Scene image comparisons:
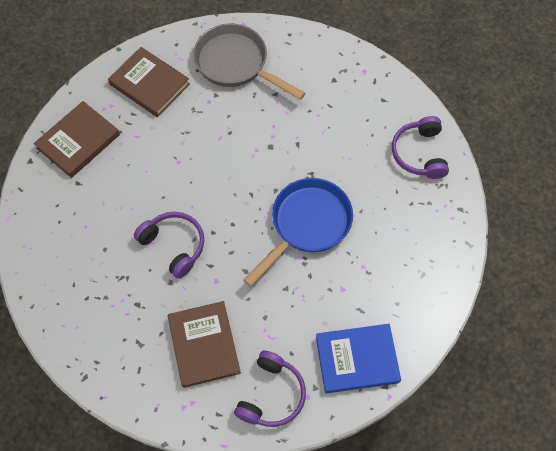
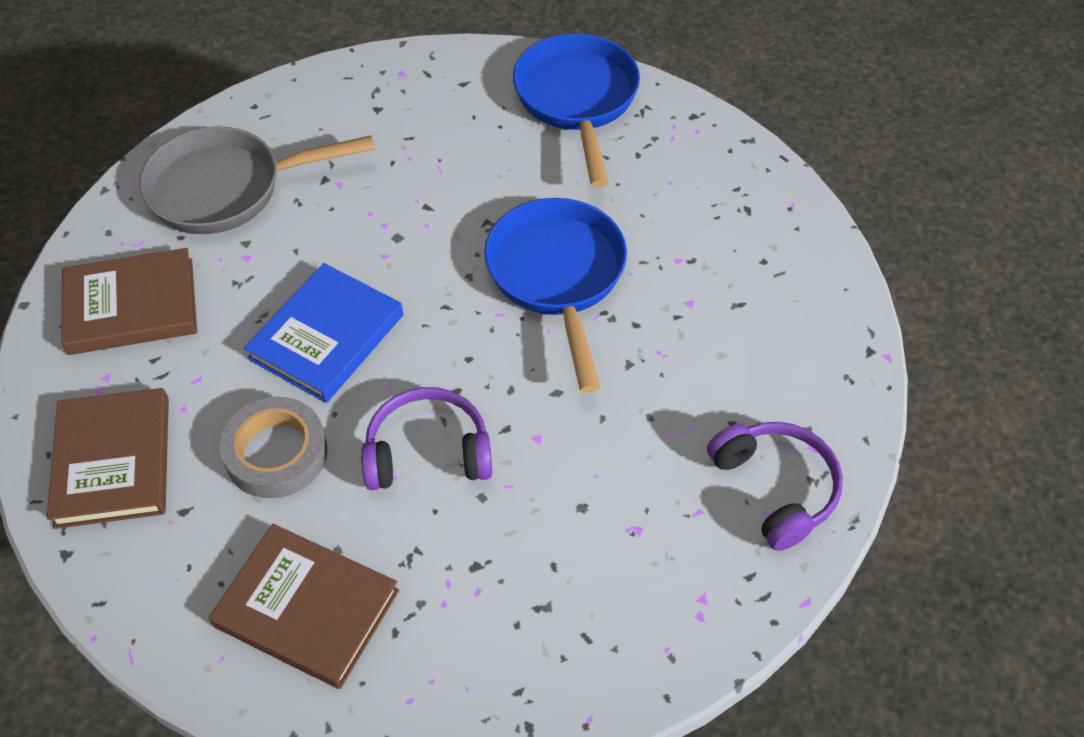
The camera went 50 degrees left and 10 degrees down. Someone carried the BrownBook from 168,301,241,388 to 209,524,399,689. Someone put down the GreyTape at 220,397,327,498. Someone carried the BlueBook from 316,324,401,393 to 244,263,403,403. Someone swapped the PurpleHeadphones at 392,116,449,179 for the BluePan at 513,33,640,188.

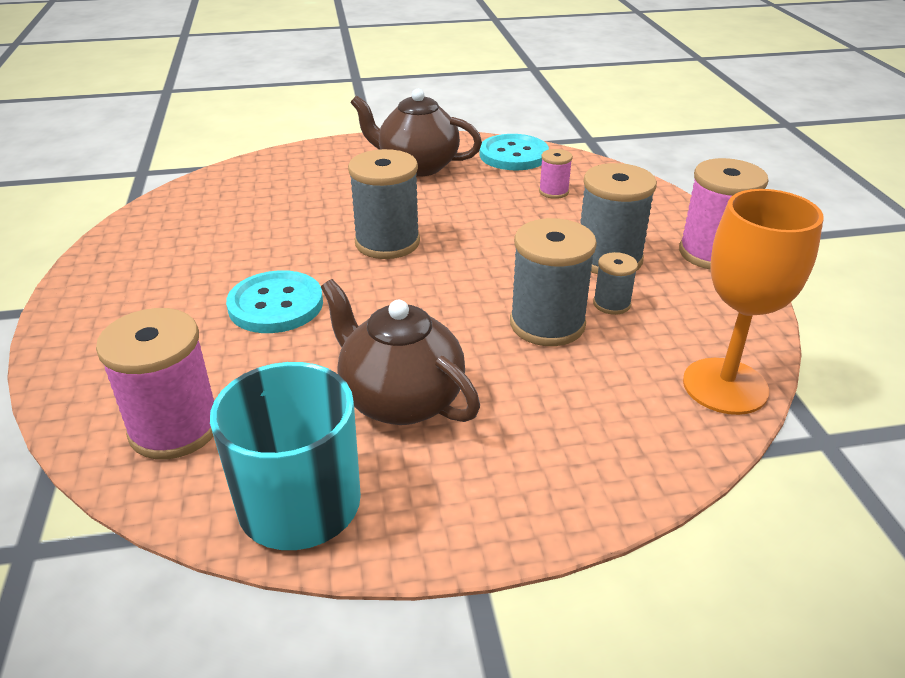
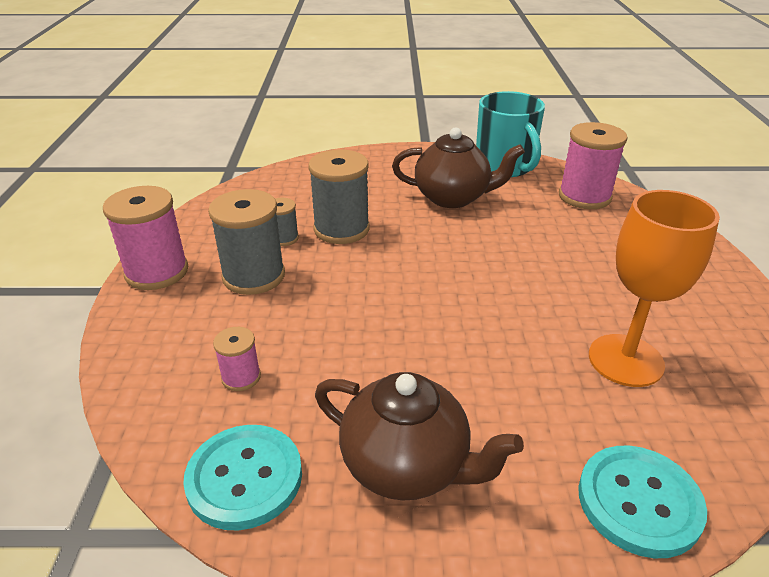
The camera went 170 degrees left and 0 degrees up. Someone rotated the BrownTeapot at 321,279,480,425 by 45 degrees counterclockwise. Someone carried the TurquoiseButton from 226,270,323,333 to 578,446,707,558. Someone carried the OrangeGoblet from 683,189,824,415 to 589,190,720,387. Someone took away the GreySpool at 348,149,420,259.

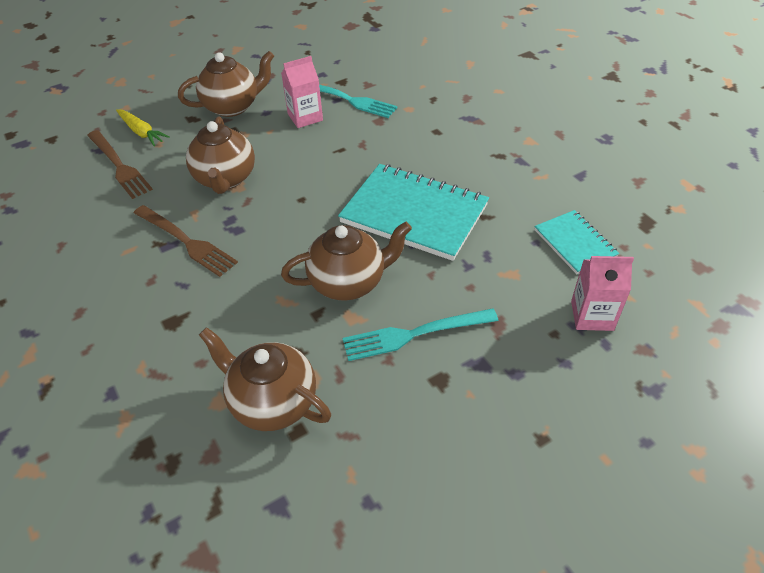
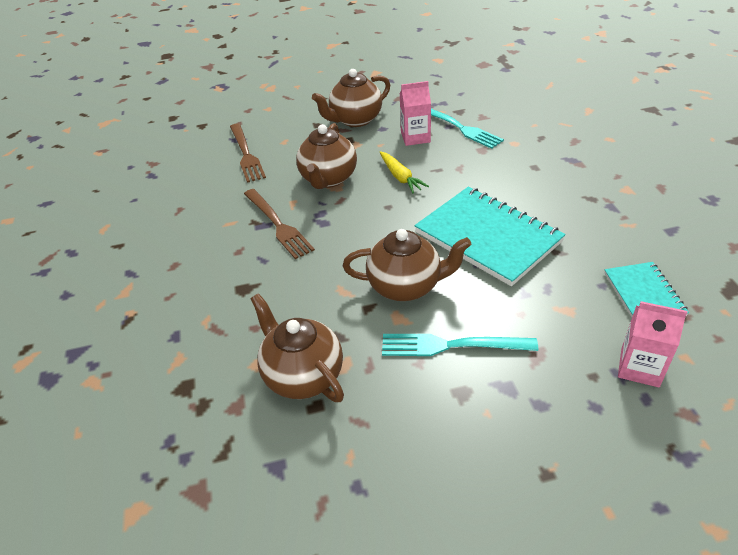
The camera went 20 degrees right and 5 degrees down. Someone rotated the BrownTeapot at 178,51,274,117 by 150 degrees clockwise. Someone carried the YellowCarrot from 116,109,170,146 to 380,151,429,193.

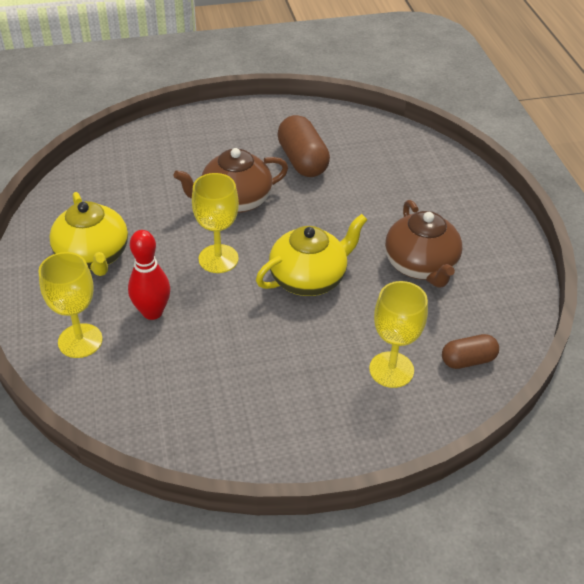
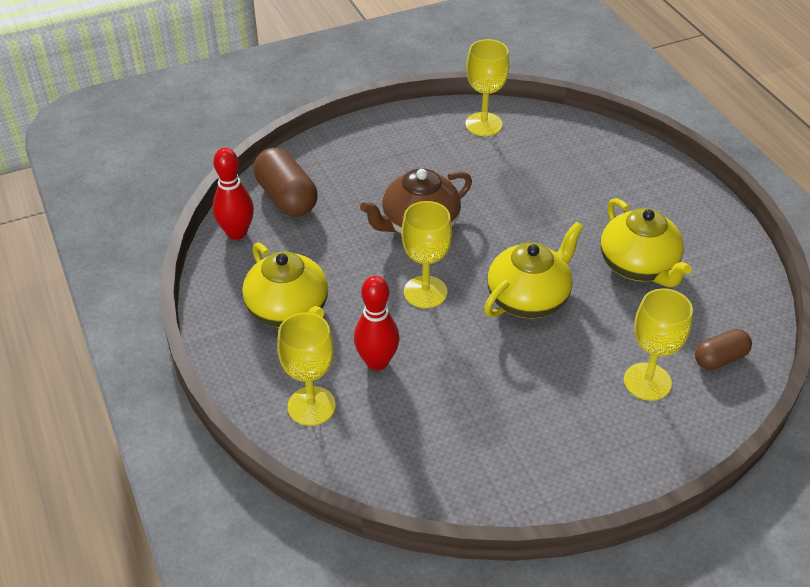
The camera went 10 degrees left and 0 degrees up. Someone put down the RedBowlingPin at 213,148,254,240. Someone carried the BrownCapsule from 277,115,330,177 to 254,148,317,217. Someone put down the YellowGoblet at 465,39,509,136. Someone repainted the BrownTeapot at 385,200,462,288, which became the YellowTeapot at 601,198,692,287.

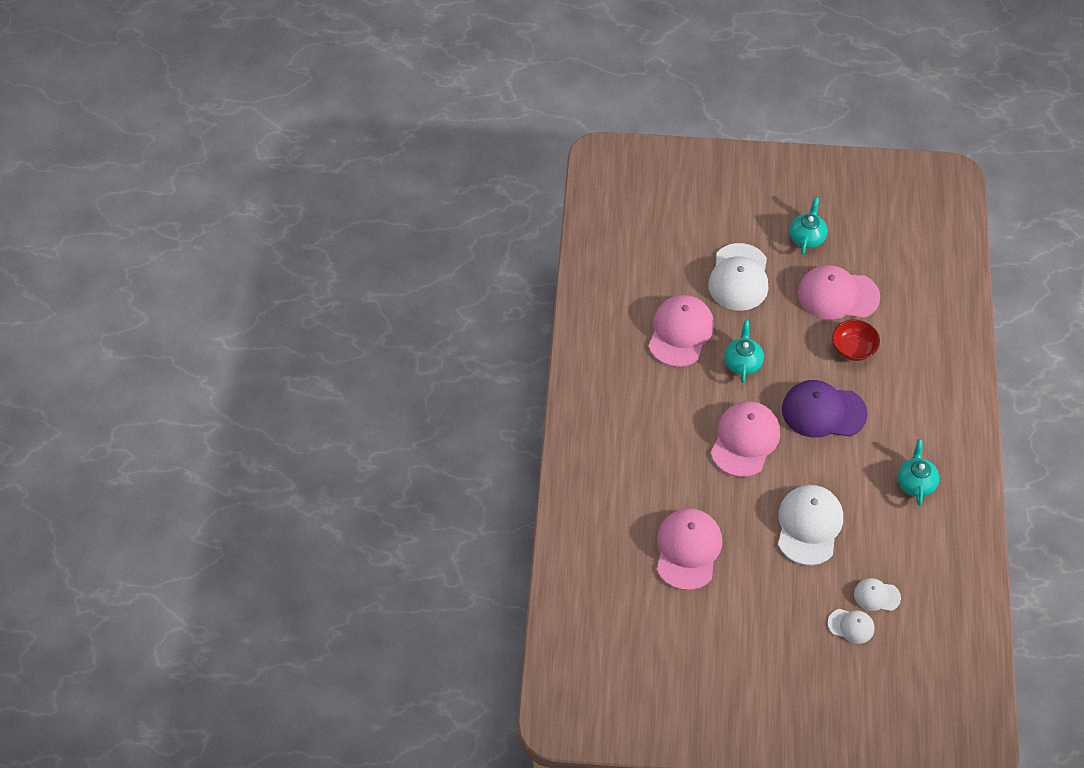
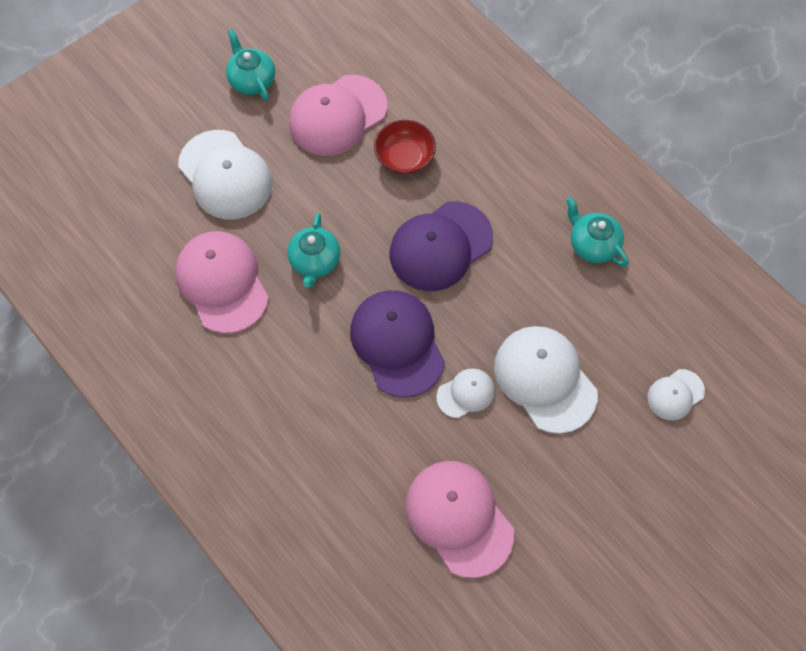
The camera went 45 degrees left and 10 degrees up. Someone rotated the TurquoiseTeapot at 724,320,764,383 by 135 degrees counterclockwise. Someone repainted the PinkCap at 711,401,780,477, which became the PurpleCap at 350,290,445,398. Someone carried the WhiteCap from 828,609,875,644 to 436,368,495,418.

▶ What to produce
All lines from the one containing "The camera went 20" through the end of the entries above must be given again exactly, with every picture omitted.

▶ Answer to this task
The camera went 20 degrees right and 5 degrees down. Someone rotated the BrownTeapot at 178,51,274,117 by 150 degrees clockwise. Someone carried the YellowCarrot from 116,109,170,146 to 380,151,429,193.

The camera went 10 degrees left and 0 degrees up. Someone put down the RedBowlingPin at 213,148,254,240. Someone carried the BrownCapsule from 277,115,330,177 to 254,148,317,217. Someone put down the YellowGoblet at 465,39,509,136. Someone repainted the BrownTeapot at 385,200,462,288, which became the YellowTeapot at 601,198,692,287.

The camera went 45 degrees left and 10 degrees up. Someone rotated the TurquoiseTeapot at 724,320,764,383 by 135 degrees counterclockwise. Someone repainted the PinkCap at 711,401,780,477, which became the PurpleCap at 350,290,445,398. Someone carried the WhiteCap from 828,609,875,644 to 436,368,495,418.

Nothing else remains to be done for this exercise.